→ Data excerpts

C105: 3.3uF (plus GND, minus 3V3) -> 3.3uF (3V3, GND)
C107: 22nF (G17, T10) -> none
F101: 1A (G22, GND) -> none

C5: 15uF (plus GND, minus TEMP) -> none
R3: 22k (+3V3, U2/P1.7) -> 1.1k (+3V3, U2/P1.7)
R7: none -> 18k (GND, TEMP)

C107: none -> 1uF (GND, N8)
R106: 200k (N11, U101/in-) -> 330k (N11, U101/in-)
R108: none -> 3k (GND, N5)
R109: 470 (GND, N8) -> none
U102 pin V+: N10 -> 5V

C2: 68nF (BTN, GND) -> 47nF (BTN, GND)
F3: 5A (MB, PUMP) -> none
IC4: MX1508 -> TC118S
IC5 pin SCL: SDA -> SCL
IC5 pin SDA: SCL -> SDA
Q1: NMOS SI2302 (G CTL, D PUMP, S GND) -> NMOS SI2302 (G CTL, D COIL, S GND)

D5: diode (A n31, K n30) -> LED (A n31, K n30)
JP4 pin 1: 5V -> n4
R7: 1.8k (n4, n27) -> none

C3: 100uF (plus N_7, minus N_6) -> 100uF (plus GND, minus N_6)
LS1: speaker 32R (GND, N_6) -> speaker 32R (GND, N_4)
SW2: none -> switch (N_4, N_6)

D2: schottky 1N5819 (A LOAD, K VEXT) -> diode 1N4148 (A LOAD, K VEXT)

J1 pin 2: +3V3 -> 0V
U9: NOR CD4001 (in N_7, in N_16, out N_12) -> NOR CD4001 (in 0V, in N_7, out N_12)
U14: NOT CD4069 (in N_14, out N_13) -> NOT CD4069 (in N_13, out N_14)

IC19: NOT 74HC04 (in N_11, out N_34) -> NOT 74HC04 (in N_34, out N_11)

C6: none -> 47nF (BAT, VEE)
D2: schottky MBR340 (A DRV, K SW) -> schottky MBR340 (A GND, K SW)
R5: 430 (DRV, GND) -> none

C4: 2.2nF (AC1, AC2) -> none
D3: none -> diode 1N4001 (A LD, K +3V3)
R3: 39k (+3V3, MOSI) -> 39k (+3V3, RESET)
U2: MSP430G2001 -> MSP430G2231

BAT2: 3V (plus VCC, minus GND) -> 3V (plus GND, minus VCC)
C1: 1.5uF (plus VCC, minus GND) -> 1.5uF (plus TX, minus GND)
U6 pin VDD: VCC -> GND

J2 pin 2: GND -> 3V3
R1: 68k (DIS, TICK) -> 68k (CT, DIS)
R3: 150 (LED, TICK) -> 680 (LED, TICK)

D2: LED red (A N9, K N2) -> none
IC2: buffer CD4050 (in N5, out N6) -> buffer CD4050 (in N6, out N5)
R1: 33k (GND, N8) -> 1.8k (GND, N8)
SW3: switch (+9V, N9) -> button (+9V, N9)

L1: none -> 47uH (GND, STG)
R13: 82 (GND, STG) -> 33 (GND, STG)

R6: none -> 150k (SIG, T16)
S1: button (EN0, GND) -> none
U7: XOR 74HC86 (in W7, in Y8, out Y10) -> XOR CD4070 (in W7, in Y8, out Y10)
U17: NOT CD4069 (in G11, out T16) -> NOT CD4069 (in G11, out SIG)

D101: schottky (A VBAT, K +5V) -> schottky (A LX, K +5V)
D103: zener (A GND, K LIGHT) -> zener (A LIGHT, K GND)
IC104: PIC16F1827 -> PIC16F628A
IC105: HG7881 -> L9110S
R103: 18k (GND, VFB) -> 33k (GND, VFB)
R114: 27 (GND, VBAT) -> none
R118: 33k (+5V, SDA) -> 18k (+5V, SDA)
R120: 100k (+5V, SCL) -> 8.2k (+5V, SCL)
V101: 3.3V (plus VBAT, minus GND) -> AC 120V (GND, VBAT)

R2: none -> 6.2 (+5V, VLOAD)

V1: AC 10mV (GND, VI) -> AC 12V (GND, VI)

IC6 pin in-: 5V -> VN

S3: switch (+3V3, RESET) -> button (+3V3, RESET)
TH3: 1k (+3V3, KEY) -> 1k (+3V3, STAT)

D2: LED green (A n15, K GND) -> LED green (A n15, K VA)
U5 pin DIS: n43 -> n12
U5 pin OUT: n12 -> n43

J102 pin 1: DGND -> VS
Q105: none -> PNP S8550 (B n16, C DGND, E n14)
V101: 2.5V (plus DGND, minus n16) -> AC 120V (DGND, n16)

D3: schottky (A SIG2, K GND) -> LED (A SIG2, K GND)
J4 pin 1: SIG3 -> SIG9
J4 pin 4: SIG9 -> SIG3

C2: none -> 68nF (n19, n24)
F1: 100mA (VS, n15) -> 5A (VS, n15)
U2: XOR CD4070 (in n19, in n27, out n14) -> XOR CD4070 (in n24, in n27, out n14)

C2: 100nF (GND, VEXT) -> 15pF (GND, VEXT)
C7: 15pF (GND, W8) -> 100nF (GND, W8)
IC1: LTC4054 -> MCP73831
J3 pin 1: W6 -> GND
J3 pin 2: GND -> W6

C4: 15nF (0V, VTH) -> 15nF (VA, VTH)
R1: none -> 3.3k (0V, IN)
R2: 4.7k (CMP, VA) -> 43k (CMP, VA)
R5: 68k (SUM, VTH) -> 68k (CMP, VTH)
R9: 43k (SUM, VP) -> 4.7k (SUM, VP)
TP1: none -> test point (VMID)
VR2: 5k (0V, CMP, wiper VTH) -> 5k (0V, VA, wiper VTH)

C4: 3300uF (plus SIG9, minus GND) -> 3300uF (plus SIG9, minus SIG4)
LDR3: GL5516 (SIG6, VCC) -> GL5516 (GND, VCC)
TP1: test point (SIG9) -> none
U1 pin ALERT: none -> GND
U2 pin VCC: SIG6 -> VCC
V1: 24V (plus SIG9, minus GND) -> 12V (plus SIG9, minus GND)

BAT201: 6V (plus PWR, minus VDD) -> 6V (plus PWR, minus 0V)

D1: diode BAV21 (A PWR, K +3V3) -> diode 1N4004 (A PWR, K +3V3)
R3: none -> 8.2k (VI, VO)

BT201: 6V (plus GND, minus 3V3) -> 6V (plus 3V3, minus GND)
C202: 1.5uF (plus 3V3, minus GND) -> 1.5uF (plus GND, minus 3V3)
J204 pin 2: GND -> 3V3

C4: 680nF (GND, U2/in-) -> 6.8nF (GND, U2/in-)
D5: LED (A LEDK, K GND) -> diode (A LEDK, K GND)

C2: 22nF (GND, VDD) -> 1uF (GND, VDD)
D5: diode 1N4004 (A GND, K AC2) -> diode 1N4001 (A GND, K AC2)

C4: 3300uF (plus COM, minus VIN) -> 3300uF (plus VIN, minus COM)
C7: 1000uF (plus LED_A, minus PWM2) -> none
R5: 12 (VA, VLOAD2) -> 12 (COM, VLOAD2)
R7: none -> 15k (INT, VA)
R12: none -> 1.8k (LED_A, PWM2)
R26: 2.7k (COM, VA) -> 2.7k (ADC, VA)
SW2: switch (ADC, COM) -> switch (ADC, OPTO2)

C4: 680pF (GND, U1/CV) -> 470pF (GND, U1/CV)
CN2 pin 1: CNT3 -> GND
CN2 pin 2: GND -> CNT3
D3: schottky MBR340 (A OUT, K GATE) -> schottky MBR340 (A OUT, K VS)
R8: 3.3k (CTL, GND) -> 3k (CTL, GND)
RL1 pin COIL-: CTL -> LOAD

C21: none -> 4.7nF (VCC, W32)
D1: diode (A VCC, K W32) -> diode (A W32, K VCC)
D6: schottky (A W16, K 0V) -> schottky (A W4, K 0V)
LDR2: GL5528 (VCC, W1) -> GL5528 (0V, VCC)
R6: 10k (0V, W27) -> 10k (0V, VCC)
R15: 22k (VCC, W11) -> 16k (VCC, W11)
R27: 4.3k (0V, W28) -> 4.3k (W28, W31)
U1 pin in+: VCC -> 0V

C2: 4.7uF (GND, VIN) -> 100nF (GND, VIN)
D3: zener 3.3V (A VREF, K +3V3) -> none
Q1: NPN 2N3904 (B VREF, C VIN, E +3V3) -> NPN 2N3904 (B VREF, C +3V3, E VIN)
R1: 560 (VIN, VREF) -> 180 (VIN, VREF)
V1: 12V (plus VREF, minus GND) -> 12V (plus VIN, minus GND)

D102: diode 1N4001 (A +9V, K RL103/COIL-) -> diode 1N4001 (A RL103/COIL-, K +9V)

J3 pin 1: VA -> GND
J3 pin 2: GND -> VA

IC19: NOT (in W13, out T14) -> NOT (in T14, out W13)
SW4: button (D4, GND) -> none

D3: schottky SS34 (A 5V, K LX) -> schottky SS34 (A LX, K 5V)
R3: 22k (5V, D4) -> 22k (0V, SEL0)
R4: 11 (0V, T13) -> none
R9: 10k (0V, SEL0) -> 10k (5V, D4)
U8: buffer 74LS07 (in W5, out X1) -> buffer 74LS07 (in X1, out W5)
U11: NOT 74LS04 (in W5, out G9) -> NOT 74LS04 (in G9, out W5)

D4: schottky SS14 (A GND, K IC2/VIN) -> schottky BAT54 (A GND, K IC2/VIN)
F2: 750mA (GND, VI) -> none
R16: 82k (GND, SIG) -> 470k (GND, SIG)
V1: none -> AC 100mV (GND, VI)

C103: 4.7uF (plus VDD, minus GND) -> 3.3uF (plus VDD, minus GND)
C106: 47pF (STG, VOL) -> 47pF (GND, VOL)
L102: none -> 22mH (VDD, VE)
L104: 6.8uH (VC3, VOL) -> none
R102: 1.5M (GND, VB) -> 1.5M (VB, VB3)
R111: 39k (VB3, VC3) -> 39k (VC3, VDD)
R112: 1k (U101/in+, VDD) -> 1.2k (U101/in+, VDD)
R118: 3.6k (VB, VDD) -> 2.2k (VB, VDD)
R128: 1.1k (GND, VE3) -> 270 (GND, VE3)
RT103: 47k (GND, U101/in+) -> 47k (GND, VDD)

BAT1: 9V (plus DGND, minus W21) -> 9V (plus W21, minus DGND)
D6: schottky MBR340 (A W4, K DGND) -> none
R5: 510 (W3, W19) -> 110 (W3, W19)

→ Task to complete
List every line above containing the word "button".

→ Response to this exercise
SW3: switch (+9V, N9) -> button (+9V, N9)
S1: button (EN0, GND) -> none
S3: switch (+3V3, RESET) -> button (+3V3, RESET)
SW4: button (D4, GND) -> none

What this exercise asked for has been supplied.